- What to produce: Return the lines of the data below in which the string "DIGITS" occurs.

- Dataset extract:
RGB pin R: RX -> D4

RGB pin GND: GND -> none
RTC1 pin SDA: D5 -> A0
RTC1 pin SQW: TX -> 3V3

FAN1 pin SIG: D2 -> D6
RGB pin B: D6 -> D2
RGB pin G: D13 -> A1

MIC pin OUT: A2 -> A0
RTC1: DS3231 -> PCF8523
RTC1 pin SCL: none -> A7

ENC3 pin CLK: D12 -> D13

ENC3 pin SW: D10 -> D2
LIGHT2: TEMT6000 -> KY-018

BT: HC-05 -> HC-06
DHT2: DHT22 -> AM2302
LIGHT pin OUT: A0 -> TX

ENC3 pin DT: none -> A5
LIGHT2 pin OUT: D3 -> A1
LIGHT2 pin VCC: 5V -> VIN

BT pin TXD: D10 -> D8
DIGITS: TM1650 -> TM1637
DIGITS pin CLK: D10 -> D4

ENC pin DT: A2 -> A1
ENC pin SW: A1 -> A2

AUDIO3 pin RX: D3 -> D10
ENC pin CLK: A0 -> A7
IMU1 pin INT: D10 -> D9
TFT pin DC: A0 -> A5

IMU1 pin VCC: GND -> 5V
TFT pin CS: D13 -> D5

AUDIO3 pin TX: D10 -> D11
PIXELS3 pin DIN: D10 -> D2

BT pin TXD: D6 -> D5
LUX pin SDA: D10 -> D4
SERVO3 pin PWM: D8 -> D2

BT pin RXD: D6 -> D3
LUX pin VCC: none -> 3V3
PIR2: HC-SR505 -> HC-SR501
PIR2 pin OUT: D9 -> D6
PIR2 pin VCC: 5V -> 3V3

- Expected answer:
DIGITS: TM1650 -> TM1637
DIGITS pin CLK: D10 -> D4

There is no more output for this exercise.